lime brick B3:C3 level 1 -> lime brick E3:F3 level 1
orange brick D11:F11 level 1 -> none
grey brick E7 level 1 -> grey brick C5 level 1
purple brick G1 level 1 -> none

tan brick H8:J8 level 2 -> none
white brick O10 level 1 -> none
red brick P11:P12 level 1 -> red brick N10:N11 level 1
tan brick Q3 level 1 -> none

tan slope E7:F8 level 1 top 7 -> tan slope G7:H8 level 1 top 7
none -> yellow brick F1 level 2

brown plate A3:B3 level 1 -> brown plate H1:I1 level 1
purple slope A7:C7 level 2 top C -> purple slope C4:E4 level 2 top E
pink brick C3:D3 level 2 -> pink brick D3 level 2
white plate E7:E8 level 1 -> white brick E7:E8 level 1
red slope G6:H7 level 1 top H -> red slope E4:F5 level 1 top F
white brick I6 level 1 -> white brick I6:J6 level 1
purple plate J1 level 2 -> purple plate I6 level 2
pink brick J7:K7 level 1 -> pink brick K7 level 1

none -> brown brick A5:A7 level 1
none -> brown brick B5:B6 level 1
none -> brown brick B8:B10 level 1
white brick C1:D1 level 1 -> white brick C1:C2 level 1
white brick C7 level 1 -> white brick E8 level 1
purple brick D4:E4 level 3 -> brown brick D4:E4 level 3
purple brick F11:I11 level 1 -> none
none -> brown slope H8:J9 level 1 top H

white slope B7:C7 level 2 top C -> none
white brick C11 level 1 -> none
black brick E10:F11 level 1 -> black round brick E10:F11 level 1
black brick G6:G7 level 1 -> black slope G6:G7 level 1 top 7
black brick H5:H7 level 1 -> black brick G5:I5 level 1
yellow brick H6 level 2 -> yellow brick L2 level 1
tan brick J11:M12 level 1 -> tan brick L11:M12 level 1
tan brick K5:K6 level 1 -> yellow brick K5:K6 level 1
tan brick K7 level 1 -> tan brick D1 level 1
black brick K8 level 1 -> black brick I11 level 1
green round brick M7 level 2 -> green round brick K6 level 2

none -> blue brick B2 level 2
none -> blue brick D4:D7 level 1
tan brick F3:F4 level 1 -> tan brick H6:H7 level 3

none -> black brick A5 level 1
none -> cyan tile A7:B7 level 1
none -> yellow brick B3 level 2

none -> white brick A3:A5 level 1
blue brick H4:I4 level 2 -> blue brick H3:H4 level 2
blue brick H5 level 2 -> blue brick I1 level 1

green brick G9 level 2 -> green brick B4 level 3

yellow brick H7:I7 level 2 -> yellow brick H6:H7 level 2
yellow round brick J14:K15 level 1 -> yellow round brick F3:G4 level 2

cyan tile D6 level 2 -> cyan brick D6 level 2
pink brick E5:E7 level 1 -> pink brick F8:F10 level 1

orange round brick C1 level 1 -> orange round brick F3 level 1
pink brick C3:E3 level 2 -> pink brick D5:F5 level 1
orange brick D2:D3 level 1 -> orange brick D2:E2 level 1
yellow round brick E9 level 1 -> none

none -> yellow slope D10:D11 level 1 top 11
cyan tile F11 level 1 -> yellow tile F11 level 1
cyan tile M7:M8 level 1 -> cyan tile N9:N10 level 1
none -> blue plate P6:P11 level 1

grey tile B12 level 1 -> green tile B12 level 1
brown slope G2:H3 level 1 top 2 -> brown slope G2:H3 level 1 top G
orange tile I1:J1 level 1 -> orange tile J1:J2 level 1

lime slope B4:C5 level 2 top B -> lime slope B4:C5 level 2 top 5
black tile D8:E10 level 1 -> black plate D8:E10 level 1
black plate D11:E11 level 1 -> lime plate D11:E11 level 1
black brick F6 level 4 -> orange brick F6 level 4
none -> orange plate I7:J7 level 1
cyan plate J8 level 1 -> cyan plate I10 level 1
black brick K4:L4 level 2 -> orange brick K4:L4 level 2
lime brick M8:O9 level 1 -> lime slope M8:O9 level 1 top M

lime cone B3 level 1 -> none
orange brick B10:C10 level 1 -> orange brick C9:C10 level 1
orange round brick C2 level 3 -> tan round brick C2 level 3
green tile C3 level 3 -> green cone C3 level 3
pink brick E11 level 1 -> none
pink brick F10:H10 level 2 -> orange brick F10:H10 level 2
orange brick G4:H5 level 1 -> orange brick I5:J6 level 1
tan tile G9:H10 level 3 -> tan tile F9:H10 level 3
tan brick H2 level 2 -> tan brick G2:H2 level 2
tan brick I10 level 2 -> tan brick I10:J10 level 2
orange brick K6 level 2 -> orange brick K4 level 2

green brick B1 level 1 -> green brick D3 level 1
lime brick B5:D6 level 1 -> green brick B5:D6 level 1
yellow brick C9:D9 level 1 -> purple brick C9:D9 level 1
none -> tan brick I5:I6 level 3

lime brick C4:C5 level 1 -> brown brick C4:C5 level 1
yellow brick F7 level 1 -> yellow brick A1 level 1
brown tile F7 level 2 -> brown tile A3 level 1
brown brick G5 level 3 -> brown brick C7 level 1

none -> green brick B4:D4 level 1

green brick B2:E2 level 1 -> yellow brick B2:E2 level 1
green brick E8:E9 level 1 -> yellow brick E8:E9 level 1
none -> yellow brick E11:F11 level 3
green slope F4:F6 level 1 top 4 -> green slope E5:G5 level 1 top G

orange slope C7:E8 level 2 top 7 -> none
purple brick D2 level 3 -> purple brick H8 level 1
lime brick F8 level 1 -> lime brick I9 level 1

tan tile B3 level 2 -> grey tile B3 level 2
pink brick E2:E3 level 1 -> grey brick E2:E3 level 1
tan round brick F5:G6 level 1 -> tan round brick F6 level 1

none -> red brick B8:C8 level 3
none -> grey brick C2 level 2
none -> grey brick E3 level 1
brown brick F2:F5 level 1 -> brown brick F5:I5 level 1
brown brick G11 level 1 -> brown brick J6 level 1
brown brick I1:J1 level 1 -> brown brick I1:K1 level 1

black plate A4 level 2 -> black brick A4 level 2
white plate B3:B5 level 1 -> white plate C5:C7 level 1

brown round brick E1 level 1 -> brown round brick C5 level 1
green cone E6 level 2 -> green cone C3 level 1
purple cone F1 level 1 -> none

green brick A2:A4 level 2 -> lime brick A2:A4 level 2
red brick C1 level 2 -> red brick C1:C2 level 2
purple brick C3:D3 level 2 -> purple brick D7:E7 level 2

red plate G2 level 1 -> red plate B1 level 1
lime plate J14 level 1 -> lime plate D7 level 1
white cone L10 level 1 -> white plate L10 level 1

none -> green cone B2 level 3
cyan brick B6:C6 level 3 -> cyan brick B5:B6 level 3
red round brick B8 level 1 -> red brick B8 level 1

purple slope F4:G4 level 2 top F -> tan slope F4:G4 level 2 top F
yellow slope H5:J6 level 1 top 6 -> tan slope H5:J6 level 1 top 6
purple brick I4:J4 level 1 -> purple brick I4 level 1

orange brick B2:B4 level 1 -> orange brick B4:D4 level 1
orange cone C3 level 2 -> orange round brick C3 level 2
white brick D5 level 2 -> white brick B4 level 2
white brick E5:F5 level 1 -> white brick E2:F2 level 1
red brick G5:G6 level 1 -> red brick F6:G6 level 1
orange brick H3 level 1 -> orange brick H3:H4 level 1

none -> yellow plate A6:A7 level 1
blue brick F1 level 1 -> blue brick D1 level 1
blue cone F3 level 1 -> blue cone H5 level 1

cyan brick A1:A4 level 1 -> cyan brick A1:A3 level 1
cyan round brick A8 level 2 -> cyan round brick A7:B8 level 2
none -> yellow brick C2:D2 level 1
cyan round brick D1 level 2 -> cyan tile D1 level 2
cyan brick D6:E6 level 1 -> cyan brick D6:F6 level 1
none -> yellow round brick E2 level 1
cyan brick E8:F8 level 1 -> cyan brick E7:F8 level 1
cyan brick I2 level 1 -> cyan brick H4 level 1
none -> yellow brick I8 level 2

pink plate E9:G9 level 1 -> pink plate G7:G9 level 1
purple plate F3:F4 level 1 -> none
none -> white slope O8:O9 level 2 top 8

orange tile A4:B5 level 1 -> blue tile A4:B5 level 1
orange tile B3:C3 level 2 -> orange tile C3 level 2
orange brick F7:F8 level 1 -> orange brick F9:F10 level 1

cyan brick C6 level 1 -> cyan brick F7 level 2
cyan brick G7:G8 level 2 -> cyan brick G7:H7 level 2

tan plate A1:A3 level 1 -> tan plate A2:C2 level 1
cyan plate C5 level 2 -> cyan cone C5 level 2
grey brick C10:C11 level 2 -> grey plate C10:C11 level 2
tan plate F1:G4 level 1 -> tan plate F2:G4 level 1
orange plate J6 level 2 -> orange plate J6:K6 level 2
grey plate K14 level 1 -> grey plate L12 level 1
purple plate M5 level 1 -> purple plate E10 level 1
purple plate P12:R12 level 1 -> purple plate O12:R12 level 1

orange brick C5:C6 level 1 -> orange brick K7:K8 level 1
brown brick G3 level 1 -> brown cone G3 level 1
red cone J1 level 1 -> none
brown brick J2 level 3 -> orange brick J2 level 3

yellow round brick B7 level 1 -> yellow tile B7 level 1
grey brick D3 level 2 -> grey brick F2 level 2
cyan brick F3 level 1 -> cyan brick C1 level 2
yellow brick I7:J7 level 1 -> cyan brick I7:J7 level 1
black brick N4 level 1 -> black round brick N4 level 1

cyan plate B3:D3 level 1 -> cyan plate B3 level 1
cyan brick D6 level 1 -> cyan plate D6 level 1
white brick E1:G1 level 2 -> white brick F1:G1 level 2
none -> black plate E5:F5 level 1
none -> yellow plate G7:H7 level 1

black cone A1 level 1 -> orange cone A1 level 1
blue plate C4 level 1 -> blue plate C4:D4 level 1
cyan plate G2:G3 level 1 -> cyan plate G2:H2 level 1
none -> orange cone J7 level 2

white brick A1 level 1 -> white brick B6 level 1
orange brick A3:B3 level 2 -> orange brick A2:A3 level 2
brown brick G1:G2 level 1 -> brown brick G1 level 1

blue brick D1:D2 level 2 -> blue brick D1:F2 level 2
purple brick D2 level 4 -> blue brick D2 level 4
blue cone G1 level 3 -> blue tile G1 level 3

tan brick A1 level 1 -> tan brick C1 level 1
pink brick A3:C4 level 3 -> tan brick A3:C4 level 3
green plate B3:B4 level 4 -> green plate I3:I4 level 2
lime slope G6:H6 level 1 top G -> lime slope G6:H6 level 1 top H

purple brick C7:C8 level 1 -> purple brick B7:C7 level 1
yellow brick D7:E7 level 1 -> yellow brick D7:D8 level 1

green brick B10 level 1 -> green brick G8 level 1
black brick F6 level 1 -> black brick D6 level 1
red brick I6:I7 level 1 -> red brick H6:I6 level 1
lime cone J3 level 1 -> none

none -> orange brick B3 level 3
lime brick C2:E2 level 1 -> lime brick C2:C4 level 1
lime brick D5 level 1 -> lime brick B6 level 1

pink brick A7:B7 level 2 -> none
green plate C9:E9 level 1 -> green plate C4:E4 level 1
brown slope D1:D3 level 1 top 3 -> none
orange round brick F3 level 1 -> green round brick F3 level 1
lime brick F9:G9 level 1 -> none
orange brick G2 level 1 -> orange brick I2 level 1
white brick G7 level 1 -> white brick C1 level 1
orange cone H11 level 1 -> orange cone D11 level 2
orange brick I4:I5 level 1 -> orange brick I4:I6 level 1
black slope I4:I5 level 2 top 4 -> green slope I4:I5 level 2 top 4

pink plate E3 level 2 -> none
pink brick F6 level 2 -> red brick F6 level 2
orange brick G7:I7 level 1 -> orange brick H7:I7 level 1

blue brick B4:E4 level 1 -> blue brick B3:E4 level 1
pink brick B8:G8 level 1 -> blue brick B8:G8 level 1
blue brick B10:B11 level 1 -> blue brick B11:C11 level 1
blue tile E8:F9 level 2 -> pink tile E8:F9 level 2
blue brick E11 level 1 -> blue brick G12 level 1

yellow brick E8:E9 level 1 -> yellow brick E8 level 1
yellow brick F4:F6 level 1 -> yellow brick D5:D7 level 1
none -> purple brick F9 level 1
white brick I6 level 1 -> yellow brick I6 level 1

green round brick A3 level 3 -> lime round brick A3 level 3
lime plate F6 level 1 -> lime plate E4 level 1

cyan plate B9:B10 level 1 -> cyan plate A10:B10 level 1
++++++++++++++++++++
Task description ::
Pick from the records each line that contains the word "grey" and show it.

The completed task ::
grey brick E7 level 1 -> grey brick C5 level 1
grey tile B12 level 1 -> green tile B12 level 1
tan tile B3 level 2 -> grey tile B3 level 2
pink brick E2:E3 level 1 -> grey brick E2:E3 level 1
none -> grey brick C2 level 2
none -> grey brick E3 level 1
grey brick C10:C11 level 2 -> grey plate C10:C11 level 2
grey plate K14 level 1 -> grey plate L12 level 1
grey brick D3 level 2 -> grey brick F2 level 2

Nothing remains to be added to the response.